• DATA UNDER STUDY:
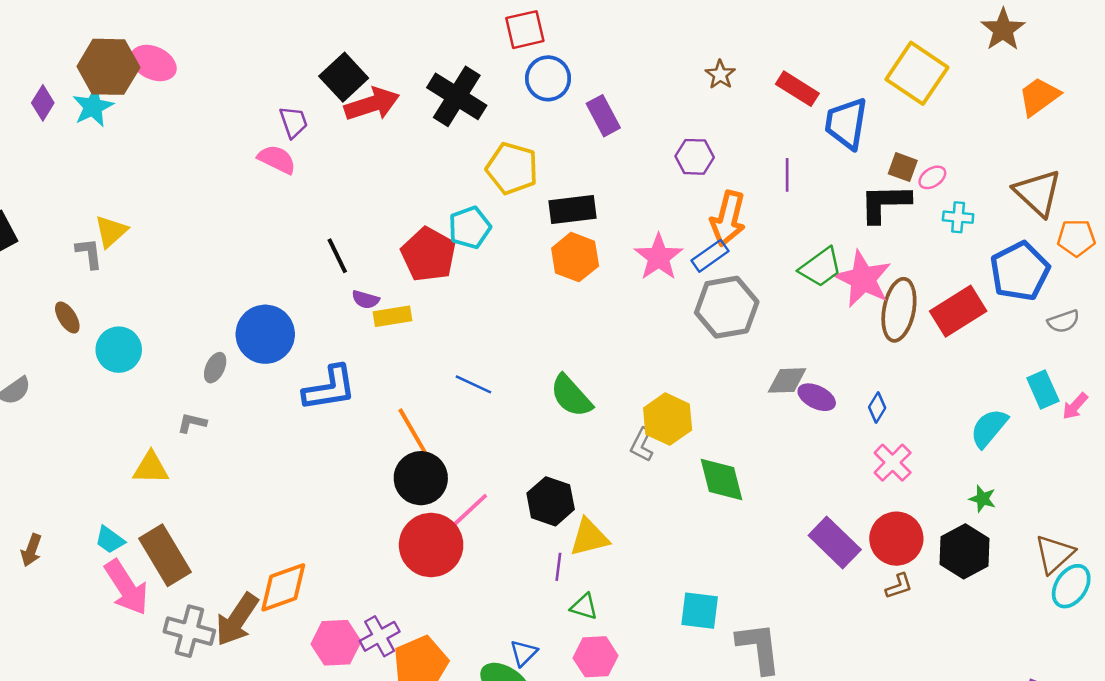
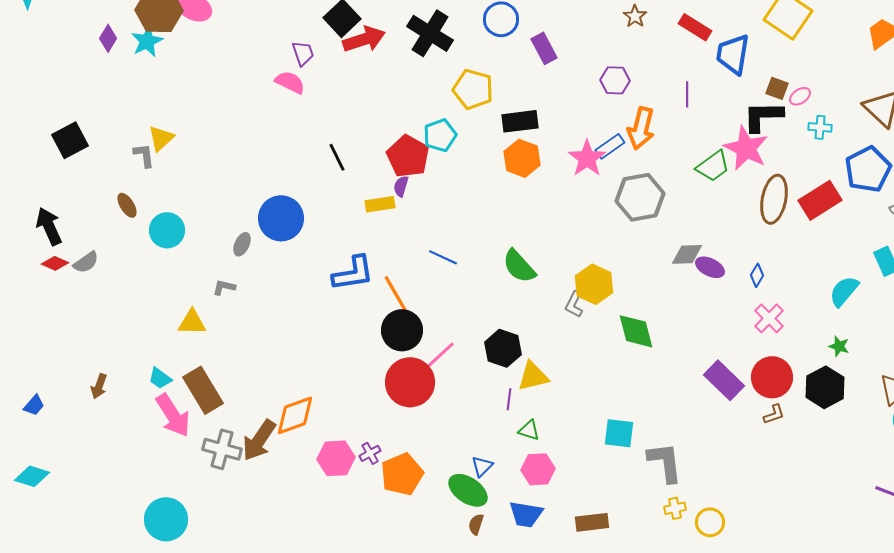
blue rectangle: (710, 256) -> (610, 146), moved
pink star: (863, 279) -> (746, 148), moved
purple semicircle: (366, 299) -> (401, 186), moved, turned 90
blue L-shape: (330, 388) -> (353, 273), moved
purple cross: (380, 636) -> (370, 453), size x0.7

• WORK TO COMPLETE: Set down the data exactly as it appears, without any images.

• RESULT:
blue rectangle: (710, 256) -> (610, 146), moved
pink star: (863, 279) -> (746, 148), moved
purple semicircle: (366, 299) -> (401, 186), moved, turned 90
blue L-shape: (330, 388) -> (353, 273), moved
purple cross: (380, 636) -> (370, 453), size x0.7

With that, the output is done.